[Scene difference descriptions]
--------------------------------------------------

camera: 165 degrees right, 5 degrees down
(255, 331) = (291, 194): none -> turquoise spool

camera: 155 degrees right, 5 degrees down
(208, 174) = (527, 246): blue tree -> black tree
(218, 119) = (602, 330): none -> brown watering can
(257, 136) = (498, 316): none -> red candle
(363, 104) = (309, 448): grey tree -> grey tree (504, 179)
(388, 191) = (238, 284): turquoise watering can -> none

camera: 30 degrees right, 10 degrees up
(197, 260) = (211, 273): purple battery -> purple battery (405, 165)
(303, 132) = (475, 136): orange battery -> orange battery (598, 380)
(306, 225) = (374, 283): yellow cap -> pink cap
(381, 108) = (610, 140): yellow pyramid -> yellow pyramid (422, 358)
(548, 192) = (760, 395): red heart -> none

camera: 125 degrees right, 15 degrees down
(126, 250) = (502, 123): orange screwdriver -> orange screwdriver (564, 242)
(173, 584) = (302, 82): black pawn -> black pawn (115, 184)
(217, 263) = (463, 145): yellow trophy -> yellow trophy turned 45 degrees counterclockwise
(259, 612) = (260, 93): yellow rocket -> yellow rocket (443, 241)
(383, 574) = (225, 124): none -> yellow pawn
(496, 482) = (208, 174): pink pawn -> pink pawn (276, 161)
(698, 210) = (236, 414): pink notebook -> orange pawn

--------------------------------------------------

EXERCISE AIM ▸ Among the records above, a stretch begins at the line containing "(381, 108) = (610, 140): yellow" and ends at the line containing "(126, 250) = (502, 123): orange". Restate that stretch word for word, and nothing else.

RESULT OF THIS TASK ▸
(381, 108) = (610, 140): yellow pyramid -> yellow pyramid (422, 358)
(548, 192) = (760, 395): red heart -> none

camera: 125 degrees right, 15 degrees down
(126, 250) = (502, 123): orange screwdriver -> orange screwdriver (564, 242)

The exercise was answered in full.